▶ **DESCRIPTION OF THE TASK**: Can the lines below, from the one that holds "orange cross: (352, 148) -> (368, 311), moved" to the very end, be echoed exactly, with both ends included and no pictures?

▶ **DATASET EXCERPTS**:

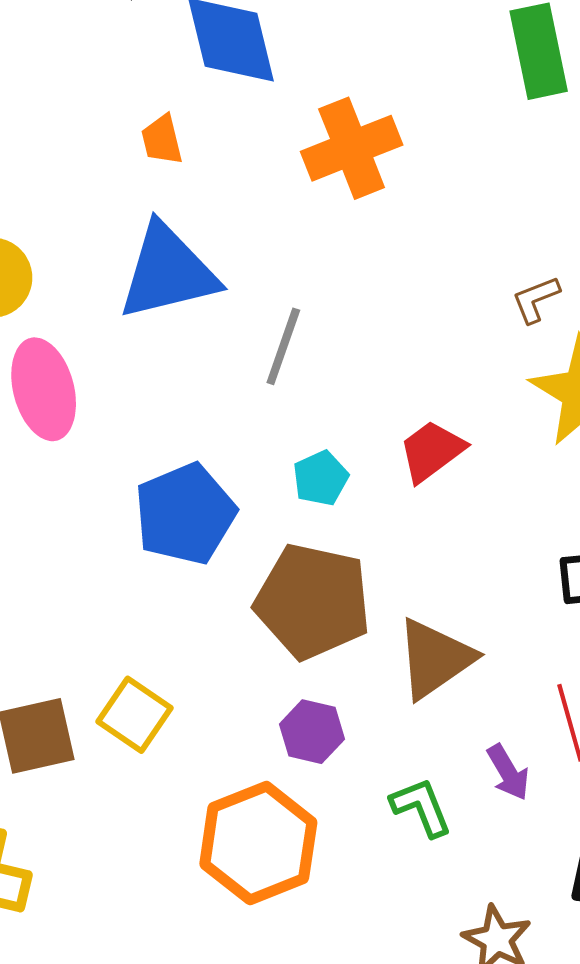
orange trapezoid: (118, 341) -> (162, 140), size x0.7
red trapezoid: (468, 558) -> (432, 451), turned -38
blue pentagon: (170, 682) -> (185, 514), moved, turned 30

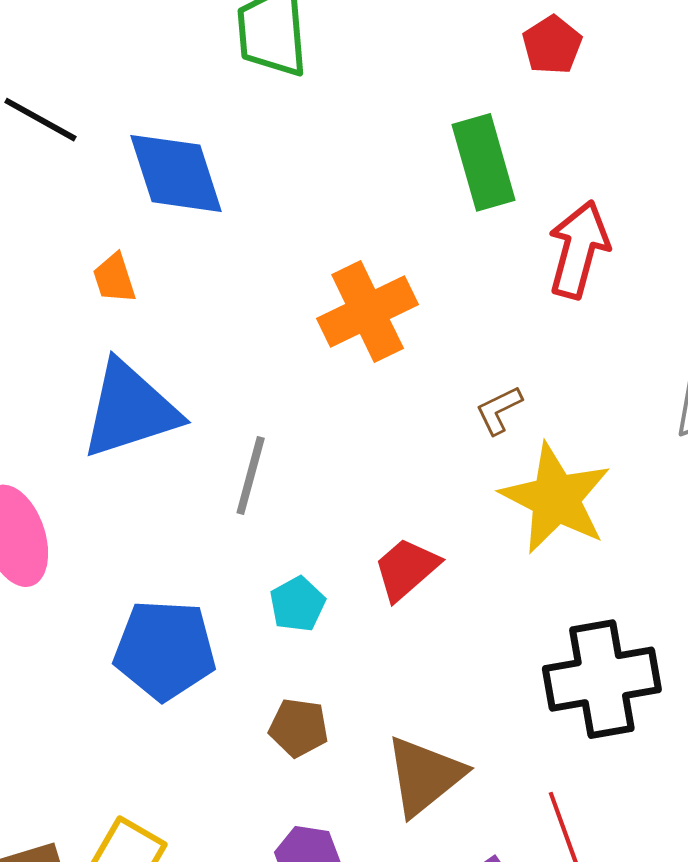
orange cross: (352, 148) -> (368, 311), moved
blue pentagon: (185, 514) -> (165, 650), turned 30
brown pentagon: (313, 601) -> (299, 728), size x0.5

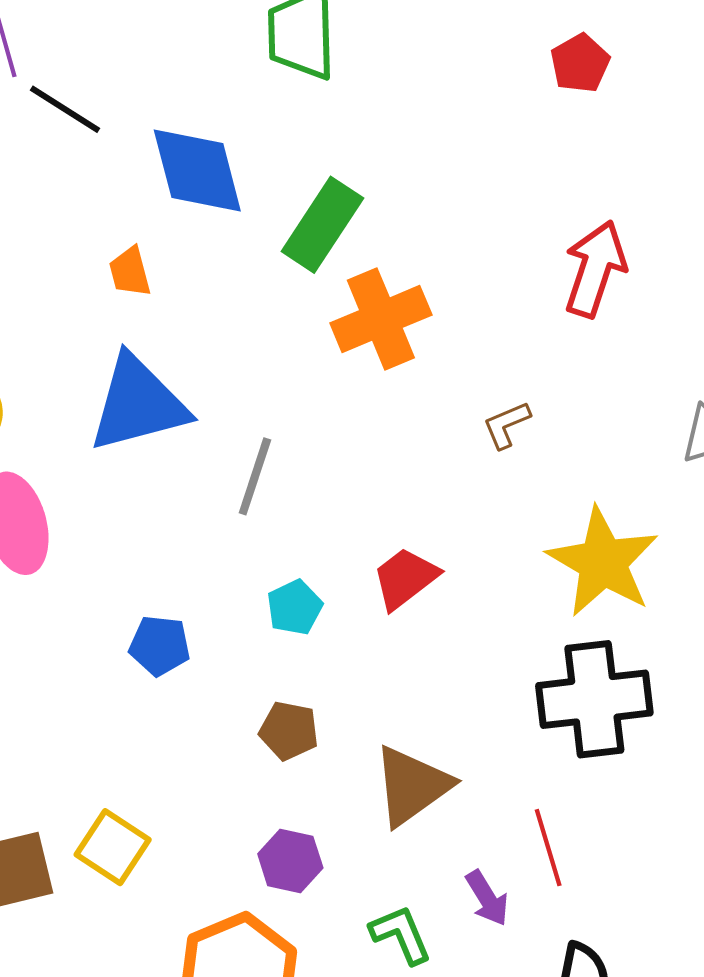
green rectangle: (484, 162) -> (322, 225), moved, turned 46
yellow star: (556, 498) -> (603, 562), moved
blue pentagon: (165, 650) -> (160, 646), size x0.6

▶ **SOLVED EXERCISE**:
orange cross: (352, 148) -> (368, 311), moved
blue pentagon: (185, 514) -> (165, 650), turned 30
brown pentagon: (313, 601) -> (299, 728), size x0.5

green rectangle: (484, 162) -> (322, 225), moved, turned 46
yellow star: (556, 498) -> (603, 562), moved
blue pentagon: (165, 650) -> (160, 646), size x0.6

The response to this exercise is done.